Assigned task:
The number of lines below containing the word "added" is all that should be returned.

Records supplied:
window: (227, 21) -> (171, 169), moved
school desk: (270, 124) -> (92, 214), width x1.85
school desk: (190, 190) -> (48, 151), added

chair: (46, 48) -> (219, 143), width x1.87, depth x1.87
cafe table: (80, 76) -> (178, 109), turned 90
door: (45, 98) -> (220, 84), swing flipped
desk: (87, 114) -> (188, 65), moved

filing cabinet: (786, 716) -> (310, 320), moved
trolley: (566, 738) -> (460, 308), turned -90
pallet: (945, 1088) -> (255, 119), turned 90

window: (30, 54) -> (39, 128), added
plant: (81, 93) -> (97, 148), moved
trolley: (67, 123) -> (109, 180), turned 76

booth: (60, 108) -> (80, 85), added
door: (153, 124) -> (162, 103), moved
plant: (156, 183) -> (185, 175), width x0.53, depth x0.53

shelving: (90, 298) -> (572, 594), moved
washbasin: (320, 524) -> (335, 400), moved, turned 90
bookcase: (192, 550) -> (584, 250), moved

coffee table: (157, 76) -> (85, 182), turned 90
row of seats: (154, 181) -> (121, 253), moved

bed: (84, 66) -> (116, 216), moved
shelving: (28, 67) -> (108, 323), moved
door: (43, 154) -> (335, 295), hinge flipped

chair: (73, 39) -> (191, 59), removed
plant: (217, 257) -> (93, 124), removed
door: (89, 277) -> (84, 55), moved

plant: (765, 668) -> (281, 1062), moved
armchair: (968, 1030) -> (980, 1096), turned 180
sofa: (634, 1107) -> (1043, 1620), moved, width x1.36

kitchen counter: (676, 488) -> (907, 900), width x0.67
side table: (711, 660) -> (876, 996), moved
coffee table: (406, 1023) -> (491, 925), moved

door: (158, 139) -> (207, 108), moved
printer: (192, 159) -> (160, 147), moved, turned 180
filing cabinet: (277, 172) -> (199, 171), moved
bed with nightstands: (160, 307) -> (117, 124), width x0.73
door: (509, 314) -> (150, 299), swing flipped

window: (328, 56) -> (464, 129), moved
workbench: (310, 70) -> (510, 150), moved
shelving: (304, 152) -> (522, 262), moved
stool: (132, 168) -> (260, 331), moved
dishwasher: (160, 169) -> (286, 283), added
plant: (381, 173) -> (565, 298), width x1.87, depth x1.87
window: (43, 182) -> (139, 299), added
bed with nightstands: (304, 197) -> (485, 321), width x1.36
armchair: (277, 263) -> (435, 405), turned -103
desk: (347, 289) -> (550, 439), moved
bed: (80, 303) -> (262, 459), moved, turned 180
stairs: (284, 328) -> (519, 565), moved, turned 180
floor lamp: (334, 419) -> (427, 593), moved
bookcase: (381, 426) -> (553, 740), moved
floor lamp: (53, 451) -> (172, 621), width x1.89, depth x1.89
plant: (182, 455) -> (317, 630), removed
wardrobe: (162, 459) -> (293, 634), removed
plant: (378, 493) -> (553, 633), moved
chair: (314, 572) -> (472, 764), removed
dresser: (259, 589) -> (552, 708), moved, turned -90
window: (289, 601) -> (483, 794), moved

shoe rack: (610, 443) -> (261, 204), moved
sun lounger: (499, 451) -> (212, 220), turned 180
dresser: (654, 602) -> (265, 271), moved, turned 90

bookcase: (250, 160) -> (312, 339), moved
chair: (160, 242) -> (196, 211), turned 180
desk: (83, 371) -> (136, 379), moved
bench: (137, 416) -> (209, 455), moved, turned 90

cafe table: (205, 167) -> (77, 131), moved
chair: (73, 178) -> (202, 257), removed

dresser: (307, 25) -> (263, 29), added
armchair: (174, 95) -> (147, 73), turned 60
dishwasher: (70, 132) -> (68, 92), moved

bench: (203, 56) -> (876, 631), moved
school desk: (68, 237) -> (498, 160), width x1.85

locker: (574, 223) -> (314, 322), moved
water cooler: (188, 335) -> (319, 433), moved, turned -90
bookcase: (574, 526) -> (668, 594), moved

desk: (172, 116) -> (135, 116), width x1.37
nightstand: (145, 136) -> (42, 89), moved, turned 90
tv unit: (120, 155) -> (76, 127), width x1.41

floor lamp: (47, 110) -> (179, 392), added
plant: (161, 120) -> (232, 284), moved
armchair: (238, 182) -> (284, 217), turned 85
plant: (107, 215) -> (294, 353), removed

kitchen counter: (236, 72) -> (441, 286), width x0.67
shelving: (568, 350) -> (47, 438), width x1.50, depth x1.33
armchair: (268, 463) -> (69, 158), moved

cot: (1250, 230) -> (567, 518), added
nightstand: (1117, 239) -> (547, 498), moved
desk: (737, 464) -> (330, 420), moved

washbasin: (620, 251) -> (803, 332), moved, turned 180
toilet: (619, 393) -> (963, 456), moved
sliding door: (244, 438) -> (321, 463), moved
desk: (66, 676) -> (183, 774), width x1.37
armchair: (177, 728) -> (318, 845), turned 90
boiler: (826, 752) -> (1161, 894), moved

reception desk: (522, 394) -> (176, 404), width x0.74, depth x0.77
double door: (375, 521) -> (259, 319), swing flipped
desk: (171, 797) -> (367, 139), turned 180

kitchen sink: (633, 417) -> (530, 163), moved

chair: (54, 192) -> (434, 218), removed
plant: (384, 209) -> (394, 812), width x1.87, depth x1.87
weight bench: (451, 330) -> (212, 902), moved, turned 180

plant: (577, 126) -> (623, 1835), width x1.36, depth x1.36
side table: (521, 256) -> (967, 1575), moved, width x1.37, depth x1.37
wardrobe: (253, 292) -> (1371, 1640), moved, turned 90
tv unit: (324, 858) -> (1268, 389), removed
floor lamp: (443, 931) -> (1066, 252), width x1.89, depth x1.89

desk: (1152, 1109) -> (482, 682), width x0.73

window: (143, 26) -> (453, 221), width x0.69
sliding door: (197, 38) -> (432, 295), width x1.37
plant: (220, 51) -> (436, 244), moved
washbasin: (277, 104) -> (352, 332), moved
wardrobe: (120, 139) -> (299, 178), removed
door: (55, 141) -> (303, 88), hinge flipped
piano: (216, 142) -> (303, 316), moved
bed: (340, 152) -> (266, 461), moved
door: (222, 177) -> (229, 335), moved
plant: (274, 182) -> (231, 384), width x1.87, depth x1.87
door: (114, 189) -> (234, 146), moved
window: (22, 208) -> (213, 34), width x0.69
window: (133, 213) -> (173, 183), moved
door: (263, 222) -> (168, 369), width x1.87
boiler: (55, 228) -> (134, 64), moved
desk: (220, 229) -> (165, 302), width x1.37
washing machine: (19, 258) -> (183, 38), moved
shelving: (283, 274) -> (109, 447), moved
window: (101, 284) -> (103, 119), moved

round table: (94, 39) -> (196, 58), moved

Task response:
8